◆ **Aim of the exercise**:
Take the lines of the data below from the very first through the line containing "purple robot (414" and output them exactly, pictures excluded.
─── Data provided ───
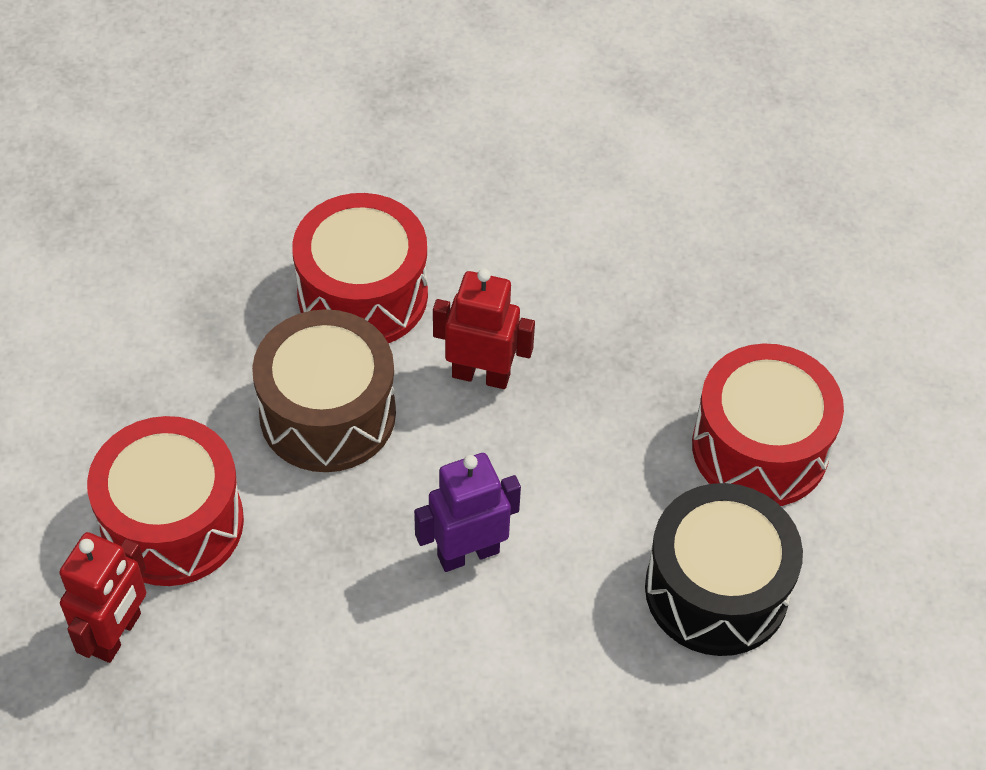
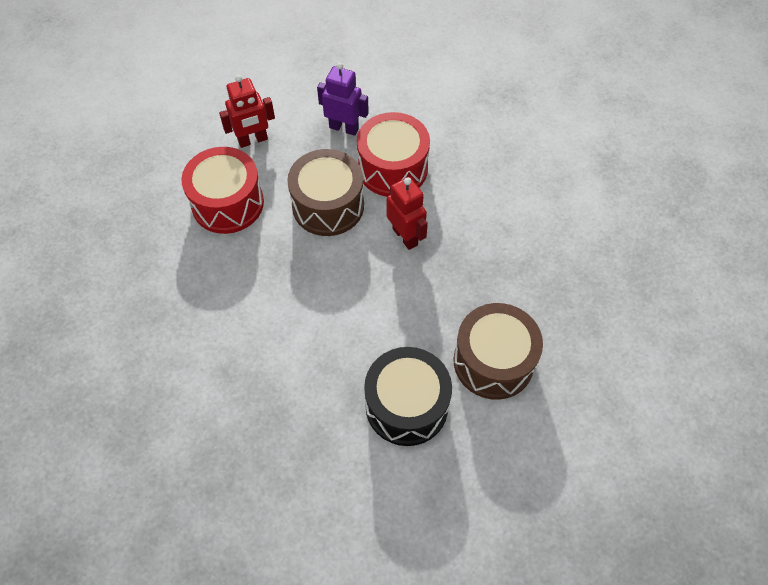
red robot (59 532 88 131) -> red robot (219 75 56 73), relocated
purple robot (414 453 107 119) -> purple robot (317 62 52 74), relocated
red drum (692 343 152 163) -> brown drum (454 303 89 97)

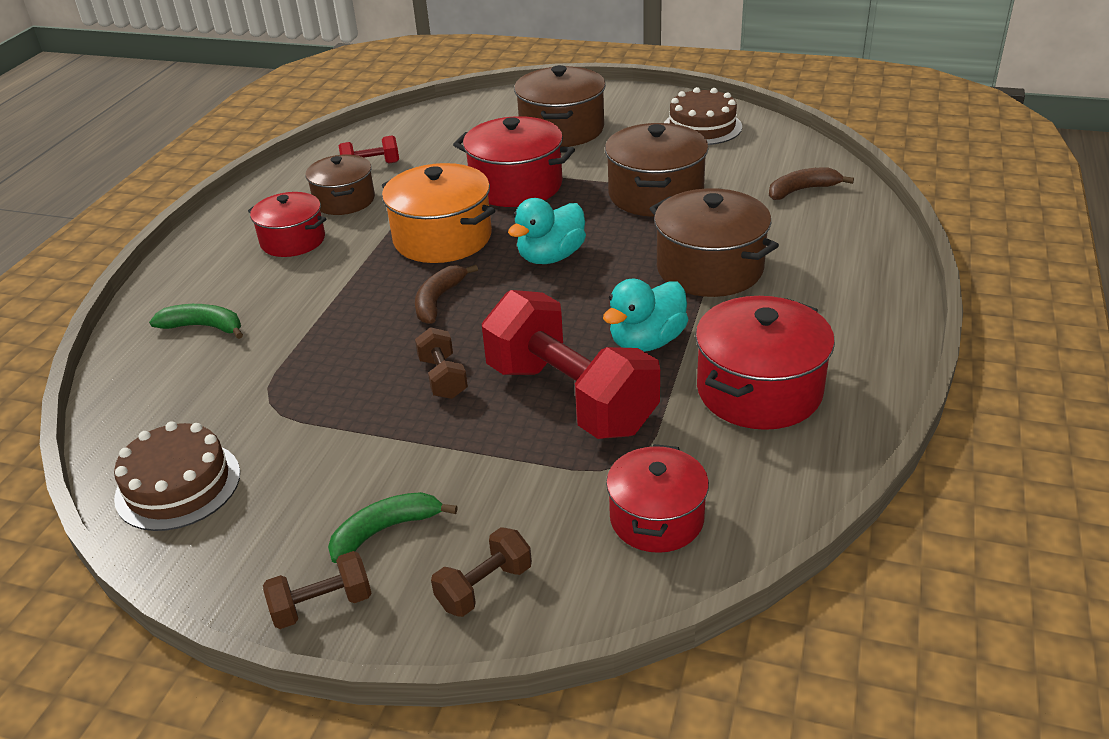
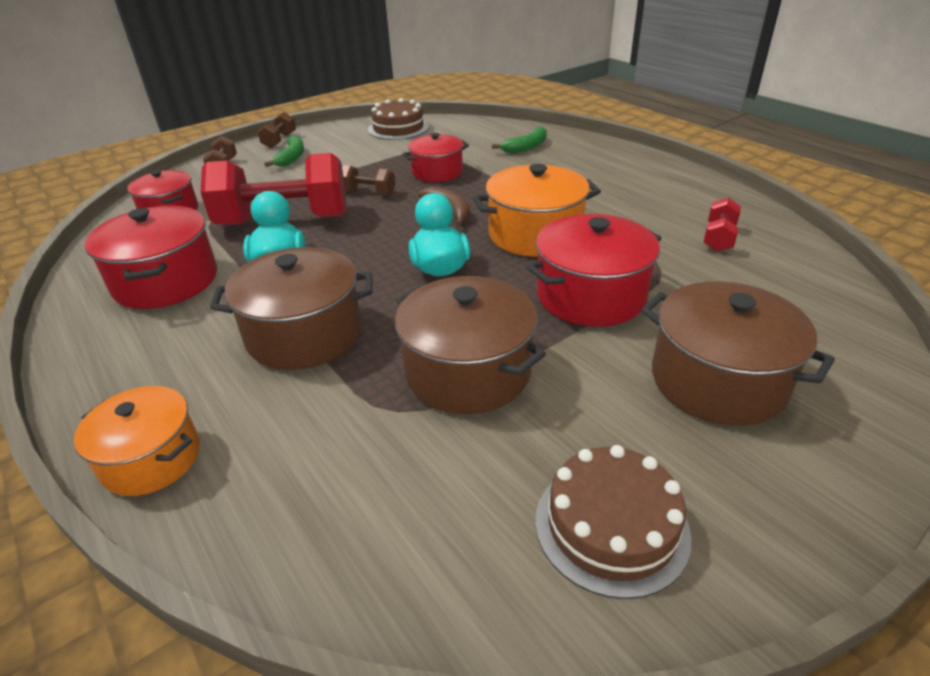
none -> orange pot (74 386 126 110)
red pot (248 192 79 65) -> red pot (402 133 67 49), relocated
brown pot (305 154 70 61) -> none
brown banana (769 168 85 32) -> none

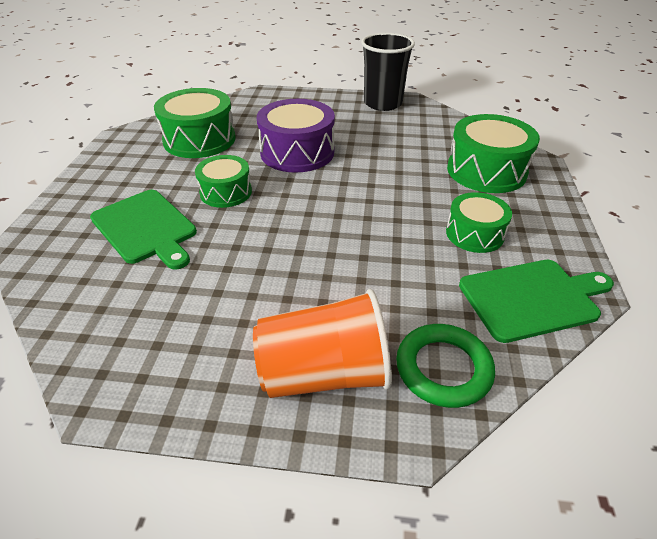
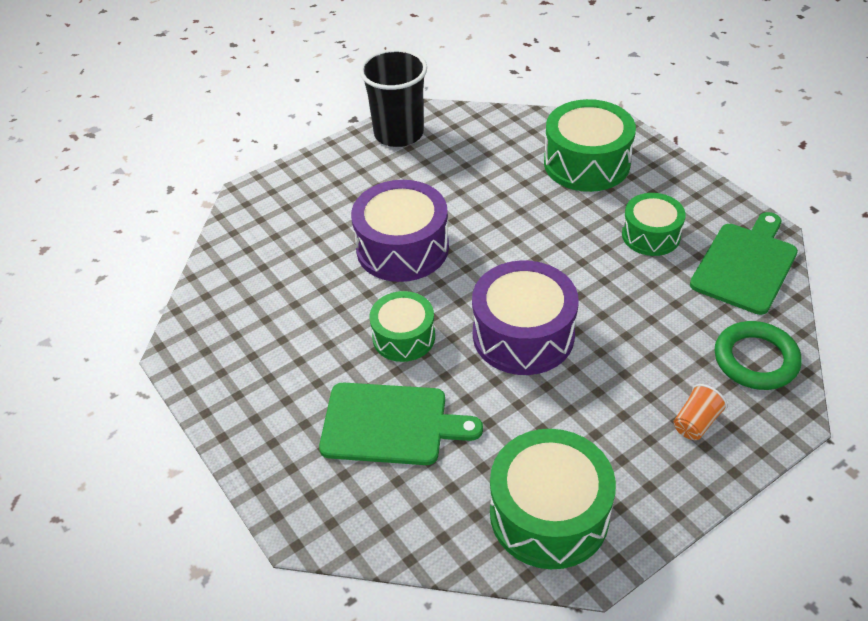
none -> purple drum (472 260 107 115)
green drum (154 88 81 70) -> green drum (490 429 126 140), relocated
orange cup (253 289 139 109) -> orange cup (673 384 55 56), x0.44

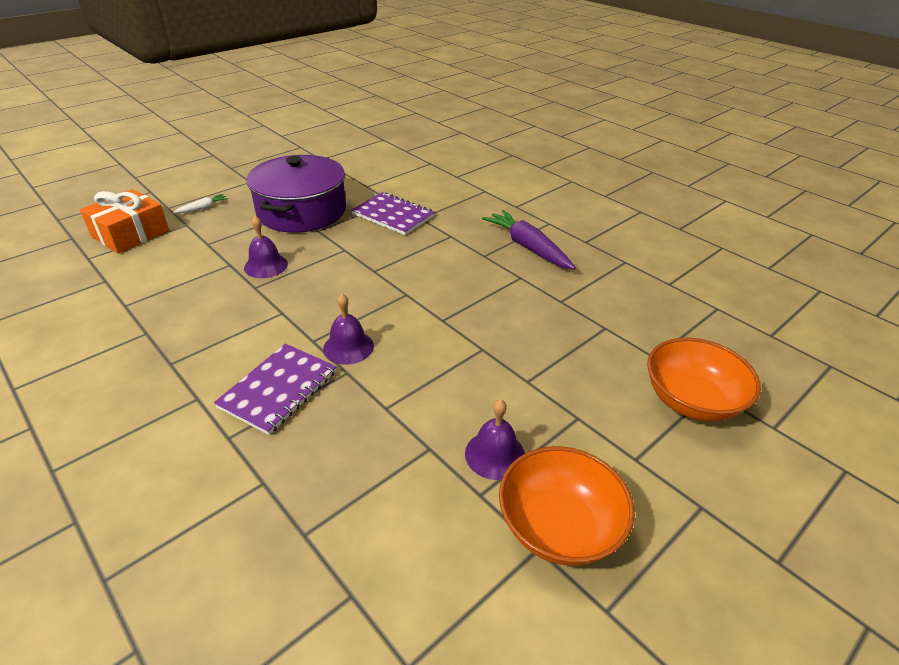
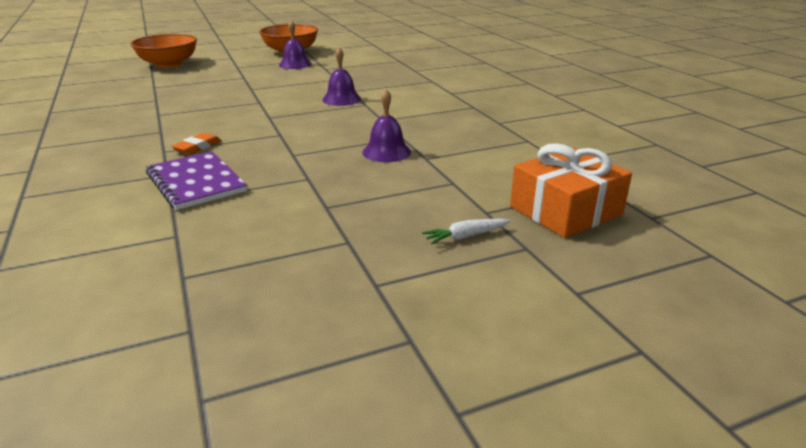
none -> orange eraser (171 133 50 22)
purple notebook (214 344 123 91) -> none
purple pot (247 155 99 78) -> none
purple carrot (482 210 94 60) -> none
───
◆ **Output for this task**:
red robot (59 532 88 131) -> red robot (219 75 56 73), relocated
purple robot (414 453 107 119) -> purple robot (317 62 52 74), relocated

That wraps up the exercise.